EXERCISE BRIEF>
Count the lines in the data below that contain the string "Violin", treating uppercase and lowercase letters as different. Reply with the number only.

EXCERPTED RECORDS>
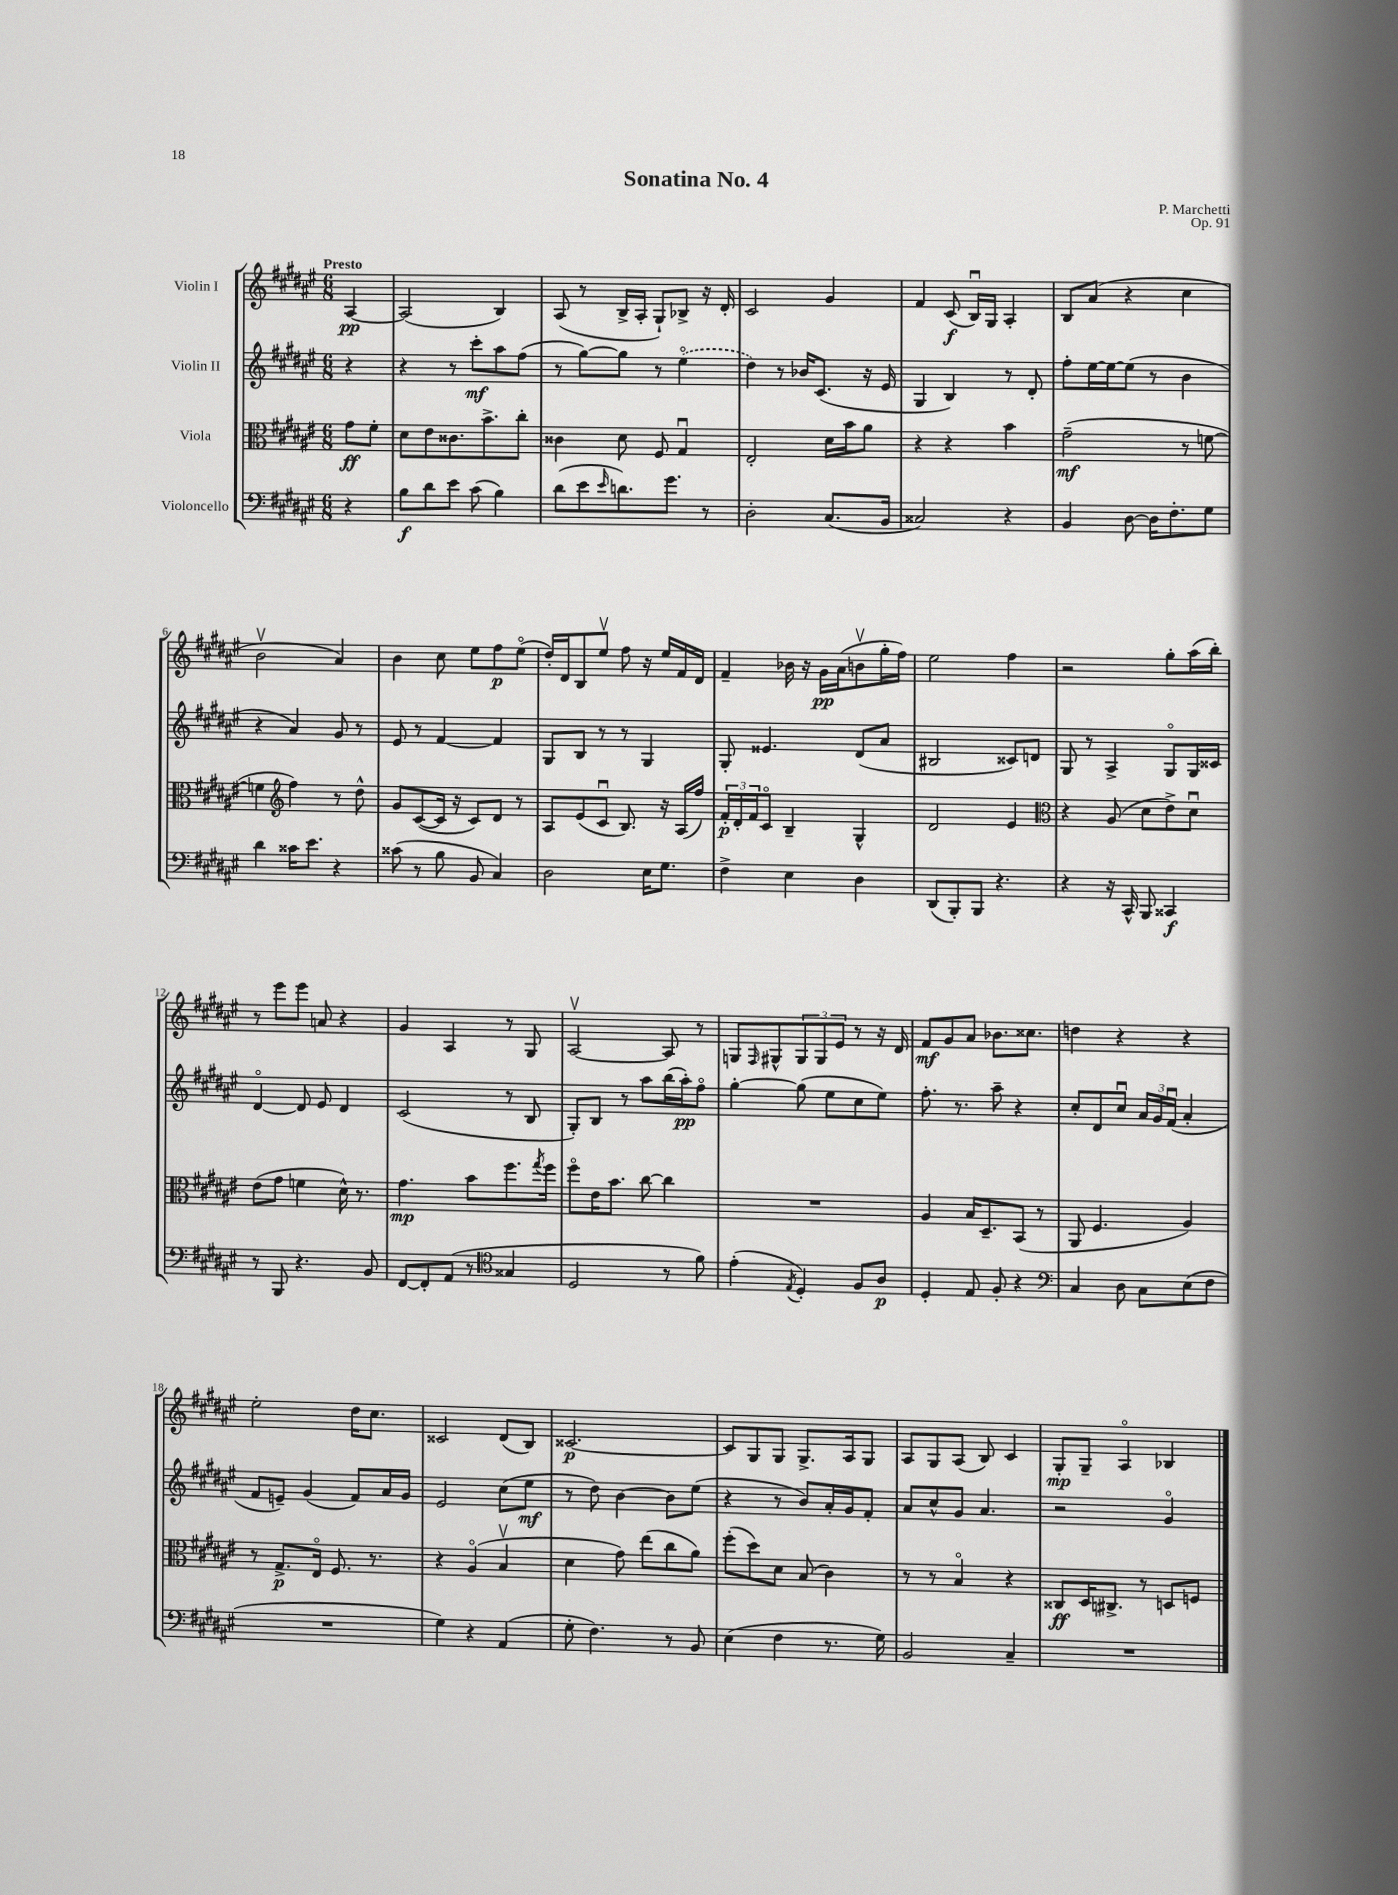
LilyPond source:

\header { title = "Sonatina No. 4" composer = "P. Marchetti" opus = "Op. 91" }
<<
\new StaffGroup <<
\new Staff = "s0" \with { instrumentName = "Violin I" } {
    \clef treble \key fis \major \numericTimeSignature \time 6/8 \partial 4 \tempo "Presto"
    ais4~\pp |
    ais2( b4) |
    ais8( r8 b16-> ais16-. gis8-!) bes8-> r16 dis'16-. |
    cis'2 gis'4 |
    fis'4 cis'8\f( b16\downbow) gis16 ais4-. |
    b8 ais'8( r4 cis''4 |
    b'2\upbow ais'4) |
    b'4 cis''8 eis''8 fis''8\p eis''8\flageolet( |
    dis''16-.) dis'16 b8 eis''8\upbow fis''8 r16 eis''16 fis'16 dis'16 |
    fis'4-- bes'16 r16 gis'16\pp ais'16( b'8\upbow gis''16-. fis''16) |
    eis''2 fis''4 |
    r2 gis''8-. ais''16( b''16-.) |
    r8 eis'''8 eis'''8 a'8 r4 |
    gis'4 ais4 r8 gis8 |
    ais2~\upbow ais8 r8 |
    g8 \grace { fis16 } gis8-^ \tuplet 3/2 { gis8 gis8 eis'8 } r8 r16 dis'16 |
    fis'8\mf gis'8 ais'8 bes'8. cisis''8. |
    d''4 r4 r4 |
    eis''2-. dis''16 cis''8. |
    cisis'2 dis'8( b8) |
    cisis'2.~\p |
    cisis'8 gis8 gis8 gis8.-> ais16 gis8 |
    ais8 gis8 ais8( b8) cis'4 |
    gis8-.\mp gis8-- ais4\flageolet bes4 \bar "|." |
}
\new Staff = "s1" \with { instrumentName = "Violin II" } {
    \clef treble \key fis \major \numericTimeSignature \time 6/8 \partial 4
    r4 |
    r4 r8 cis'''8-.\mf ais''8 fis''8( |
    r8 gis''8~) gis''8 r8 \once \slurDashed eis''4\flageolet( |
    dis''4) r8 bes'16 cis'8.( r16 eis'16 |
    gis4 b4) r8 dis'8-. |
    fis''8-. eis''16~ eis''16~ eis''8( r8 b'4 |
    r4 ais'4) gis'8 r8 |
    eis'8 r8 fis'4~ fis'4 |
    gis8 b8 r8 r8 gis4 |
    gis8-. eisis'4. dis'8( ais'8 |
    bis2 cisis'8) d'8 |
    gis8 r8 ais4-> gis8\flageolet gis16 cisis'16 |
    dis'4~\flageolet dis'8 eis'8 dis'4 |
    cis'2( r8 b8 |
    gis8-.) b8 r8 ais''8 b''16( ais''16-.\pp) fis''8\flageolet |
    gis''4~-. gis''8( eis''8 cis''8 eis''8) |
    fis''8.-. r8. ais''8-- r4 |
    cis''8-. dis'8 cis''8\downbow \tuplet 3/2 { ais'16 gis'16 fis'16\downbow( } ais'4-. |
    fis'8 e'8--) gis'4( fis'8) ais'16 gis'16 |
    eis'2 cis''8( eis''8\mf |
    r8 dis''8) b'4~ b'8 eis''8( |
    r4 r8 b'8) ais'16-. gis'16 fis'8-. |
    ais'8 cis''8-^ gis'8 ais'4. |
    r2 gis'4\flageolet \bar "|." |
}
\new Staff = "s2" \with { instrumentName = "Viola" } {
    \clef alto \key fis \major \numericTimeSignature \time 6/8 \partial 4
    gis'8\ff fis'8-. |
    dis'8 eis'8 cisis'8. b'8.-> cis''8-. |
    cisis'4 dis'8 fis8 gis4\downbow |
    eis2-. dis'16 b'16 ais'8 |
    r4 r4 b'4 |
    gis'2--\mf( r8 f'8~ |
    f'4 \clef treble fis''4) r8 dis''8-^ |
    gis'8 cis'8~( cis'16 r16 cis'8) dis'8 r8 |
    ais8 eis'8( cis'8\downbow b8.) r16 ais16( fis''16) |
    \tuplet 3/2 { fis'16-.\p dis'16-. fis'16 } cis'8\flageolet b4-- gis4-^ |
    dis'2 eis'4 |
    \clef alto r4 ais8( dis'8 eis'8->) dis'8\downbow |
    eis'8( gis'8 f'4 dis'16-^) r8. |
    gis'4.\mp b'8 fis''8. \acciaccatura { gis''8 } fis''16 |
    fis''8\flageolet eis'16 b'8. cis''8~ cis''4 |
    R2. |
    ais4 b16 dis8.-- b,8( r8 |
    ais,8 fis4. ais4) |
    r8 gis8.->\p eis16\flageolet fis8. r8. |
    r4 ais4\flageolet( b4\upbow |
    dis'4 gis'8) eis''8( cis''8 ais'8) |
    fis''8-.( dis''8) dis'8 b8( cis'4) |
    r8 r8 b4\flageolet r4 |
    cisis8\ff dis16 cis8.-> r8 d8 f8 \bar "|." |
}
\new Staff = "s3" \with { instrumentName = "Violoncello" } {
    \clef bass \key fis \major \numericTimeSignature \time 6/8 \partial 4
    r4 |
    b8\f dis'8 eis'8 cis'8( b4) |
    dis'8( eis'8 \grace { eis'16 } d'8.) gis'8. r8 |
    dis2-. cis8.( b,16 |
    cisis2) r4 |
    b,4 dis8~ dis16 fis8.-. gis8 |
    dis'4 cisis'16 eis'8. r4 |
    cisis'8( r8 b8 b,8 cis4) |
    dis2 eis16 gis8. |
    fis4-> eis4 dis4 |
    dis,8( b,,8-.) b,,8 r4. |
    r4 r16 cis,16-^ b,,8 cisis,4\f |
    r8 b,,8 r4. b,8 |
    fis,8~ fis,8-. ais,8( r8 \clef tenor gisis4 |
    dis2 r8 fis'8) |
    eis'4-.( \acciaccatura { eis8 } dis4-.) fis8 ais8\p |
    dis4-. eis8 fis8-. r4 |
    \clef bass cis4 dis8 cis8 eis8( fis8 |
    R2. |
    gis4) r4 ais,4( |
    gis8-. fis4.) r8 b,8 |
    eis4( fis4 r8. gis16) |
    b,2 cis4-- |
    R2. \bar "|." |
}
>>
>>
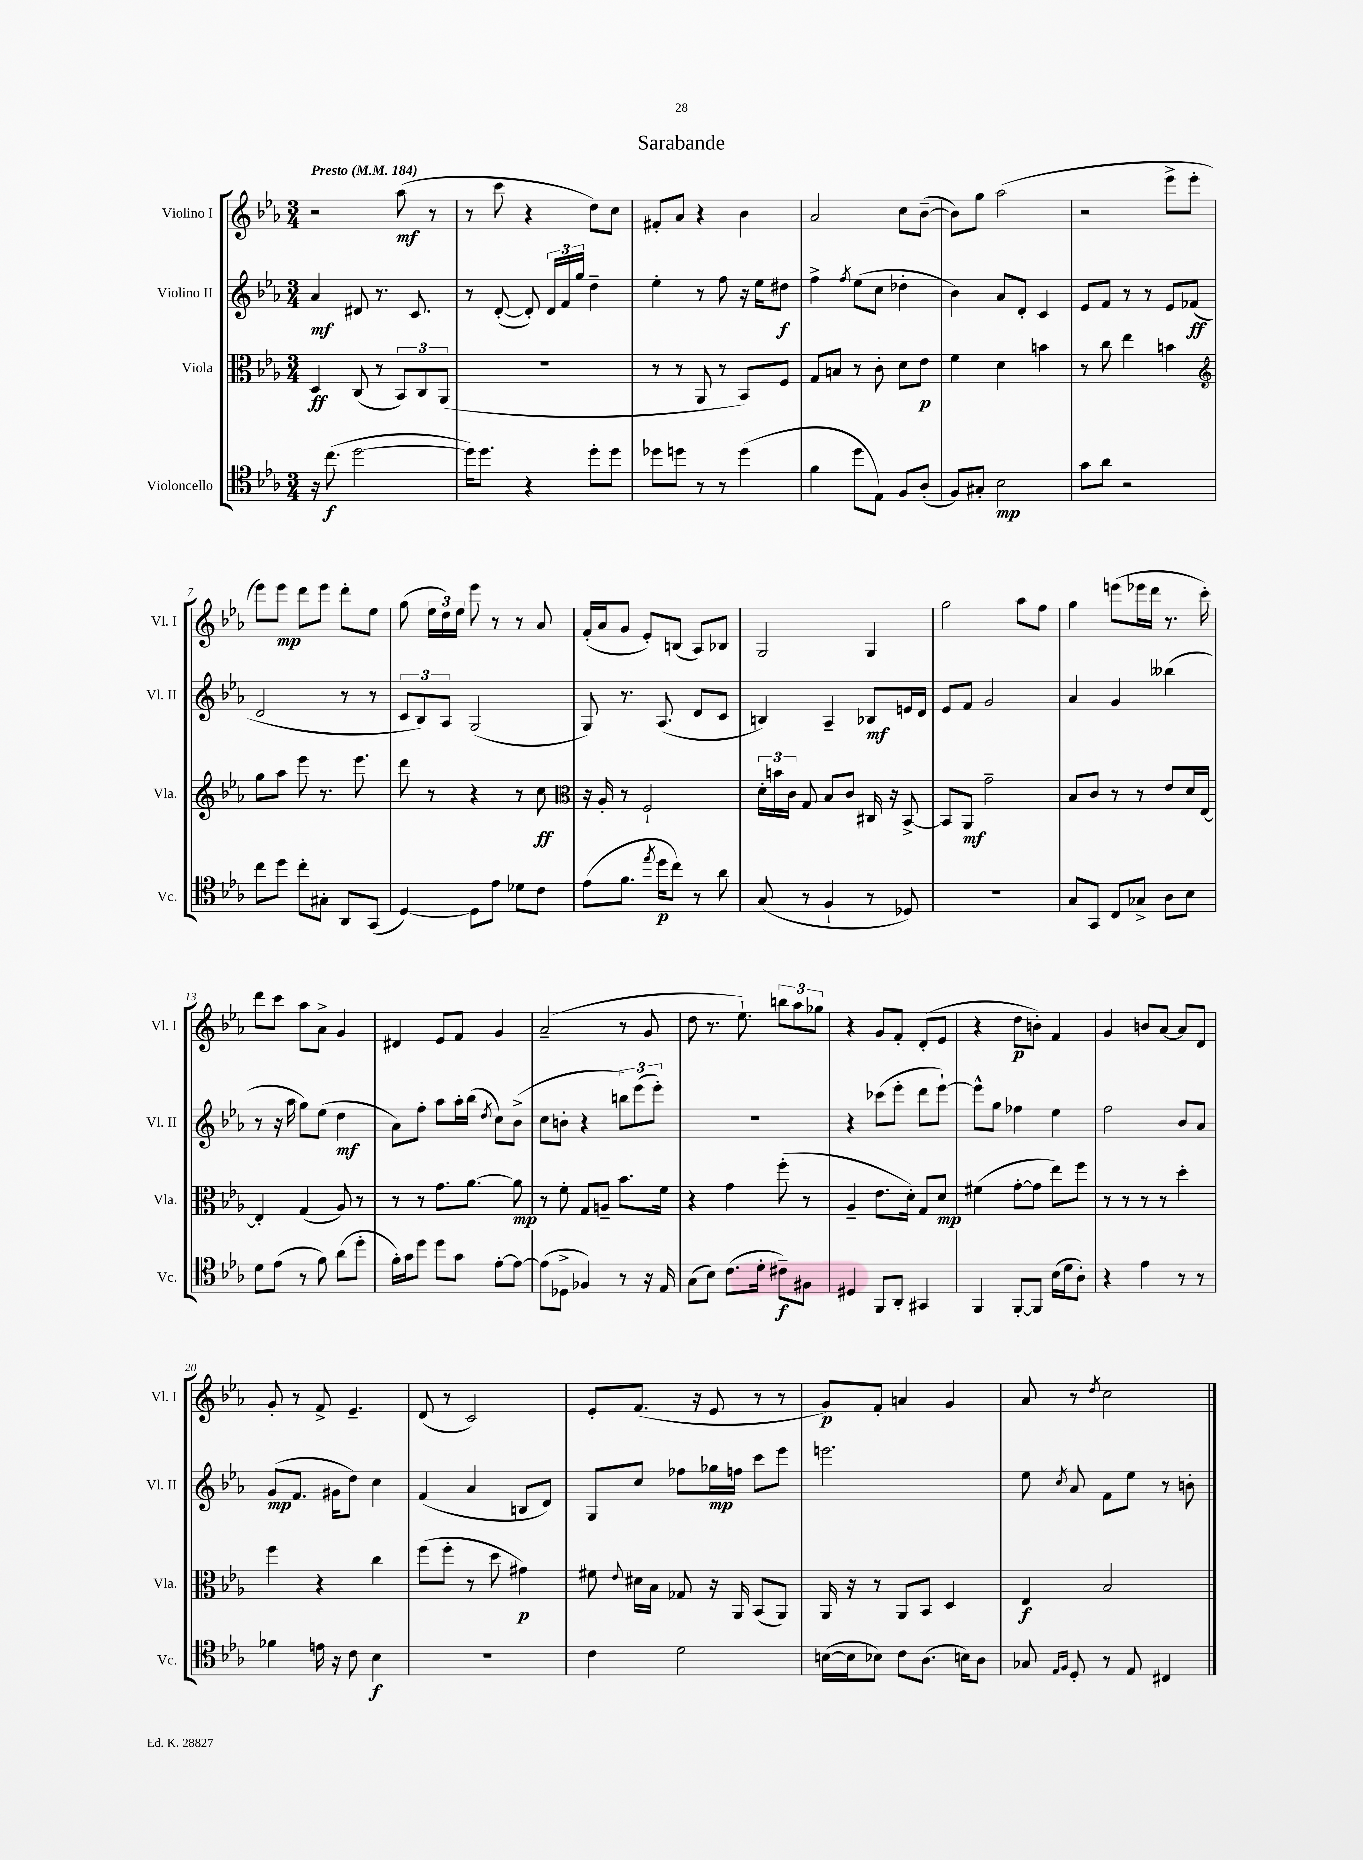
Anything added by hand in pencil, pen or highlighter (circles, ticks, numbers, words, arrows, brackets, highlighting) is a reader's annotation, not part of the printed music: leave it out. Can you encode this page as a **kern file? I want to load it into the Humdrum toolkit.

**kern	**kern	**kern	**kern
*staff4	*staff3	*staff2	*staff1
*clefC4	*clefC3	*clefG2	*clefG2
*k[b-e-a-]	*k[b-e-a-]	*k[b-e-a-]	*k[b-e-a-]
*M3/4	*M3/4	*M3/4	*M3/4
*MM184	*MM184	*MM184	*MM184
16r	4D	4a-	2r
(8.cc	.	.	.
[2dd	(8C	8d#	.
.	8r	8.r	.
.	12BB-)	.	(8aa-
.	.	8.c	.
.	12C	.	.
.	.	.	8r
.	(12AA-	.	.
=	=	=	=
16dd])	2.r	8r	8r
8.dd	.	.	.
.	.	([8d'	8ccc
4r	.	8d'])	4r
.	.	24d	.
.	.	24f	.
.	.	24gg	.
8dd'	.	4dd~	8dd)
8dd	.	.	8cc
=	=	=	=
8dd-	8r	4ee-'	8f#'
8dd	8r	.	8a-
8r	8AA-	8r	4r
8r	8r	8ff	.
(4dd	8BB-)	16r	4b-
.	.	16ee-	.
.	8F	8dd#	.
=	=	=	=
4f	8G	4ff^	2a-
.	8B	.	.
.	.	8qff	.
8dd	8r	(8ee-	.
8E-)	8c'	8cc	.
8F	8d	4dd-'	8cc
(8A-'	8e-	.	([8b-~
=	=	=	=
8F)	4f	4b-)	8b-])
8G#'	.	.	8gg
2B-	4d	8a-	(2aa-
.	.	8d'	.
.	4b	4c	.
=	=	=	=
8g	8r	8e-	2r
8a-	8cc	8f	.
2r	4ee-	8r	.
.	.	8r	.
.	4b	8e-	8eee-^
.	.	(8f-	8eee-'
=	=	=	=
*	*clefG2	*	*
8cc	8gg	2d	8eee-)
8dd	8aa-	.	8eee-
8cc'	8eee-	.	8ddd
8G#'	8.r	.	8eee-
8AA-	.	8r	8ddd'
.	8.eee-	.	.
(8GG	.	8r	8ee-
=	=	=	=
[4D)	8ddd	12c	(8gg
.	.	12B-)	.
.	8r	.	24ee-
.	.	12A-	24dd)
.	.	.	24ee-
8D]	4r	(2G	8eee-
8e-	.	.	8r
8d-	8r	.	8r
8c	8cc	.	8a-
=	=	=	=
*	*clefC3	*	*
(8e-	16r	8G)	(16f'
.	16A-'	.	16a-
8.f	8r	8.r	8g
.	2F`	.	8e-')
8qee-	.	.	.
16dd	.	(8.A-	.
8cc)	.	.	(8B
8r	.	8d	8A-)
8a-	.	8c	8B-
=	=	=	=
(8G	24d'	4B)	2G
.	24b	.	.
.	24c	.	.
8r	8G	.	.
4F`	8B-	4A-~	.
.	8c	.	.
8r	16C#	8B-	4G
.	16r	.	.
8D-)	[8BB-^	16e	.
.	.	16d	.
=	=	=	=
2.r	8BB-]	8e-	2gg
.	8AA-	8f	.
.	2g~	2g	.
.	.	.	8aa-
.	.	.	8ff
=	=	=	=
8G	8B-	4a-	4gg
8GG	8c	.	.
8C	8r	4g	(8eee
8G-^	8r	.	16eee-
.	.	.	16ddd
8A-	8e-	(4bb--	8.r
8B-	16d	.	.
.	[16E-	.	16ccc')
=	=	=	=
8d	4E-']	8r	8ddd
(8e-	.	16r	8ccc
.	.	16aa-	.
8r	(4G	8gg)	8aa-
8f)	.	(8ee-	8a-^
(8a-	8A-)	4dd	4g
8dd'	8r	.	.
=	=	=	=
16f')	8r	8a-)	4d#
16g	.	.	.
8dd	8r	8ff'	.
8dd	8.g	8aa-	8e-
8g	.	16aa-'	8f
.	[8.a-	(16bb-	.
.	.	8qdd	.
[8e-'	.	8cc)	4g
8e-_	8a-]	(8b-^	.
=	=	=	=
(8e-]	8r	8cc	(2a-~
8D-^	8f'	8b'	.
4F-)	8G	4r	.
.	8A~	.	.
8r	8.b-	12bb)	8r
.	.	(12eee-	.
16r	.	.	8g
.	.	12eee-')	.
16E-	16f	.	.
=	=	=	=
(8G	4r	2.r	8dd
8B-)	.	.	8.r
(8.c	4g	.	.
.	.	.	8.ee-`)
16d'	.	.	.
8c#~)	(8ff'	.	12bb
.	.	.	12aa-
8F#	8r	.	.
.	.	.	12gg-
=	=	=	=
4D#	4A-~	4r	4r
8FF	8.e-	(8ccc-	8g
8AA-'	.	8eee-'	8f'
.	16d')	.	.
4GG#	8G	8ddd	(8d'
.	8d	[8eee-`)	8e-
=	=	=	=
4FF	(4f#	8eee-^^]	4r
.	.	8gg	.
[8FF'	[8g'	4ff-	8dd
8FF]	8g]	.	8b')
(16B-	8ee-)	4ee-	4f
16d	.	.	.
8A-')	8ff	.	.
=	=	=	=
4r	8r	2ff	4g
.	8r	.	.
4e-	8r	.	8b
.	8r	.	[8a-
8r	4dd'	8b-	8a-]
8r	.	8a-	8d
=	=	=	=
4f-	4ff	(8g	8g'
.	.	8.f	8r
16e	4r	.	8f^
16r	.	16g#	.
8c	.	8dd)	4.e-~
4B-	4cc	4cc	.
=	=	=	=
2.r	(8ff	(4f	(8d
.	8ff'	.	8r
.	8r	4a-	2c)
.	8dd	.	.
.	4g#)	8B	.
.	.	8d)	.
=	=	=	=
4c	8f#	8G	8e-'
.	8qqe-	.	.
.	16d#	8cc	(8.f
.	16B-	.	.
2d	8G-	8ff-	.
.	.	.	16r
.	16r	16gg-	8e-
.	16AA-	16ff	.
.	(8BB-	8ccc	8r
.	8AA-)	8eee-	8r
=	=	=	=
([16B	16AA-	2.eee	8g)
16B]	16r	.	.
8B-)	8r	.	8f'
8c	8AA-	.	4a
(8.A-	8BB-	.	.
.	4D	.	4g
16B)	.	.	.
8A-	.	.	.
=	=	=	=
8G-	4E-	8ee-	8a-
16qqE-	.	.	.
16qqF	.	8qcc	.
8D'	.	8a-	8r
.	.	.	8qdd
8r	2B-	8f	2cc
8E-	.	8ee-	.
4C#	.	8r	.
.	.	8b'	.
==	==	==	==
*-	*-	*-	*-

FINAL RESULT>
2